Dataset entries
::::::
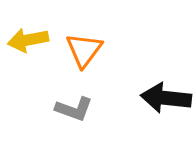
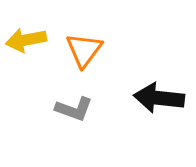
yellow arrow: moved 2 px left
black arrow: moved 7 px left
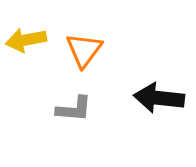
gray L-shape: rotated 15 degrees counterclockwise
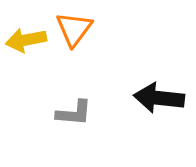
orange triangle: moved 10 px left, 21 px up
gray L-shape: moved 4 px down
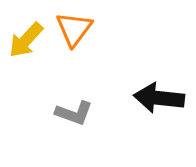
yellow arrow: rotated 36 degrees counterclockwise
gray L-shape: rotated 15 degrees clockwise
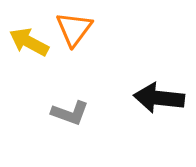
yellow arrow: moved 3 px right, 2 px down; rotated 75 degrees clockwise
gray L-shape: moved 4 px left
::::::
> _Exercise requirements_: Edit the data above so that every "gray" reads "silver", and keep everything else the same. Omit the pictures from your answer.

> _Result for this task_:
yellow arrow: moved 2 px left
black arrow: moved 7 px left
silver L-shape: rotated 15 degrees counterclockwise
orange triangle: moved 10 px left, 21 px up
silver L-shape: moved 4 px down
yellow arrow: rotated 36 degrees counterclockwise
silver L-shape: rotated 15 degrees clockwise
yellow arrow: moved 3 px right, 2 px down; rotated 75 degrees clockwise
silver L-shape: moved 4 px left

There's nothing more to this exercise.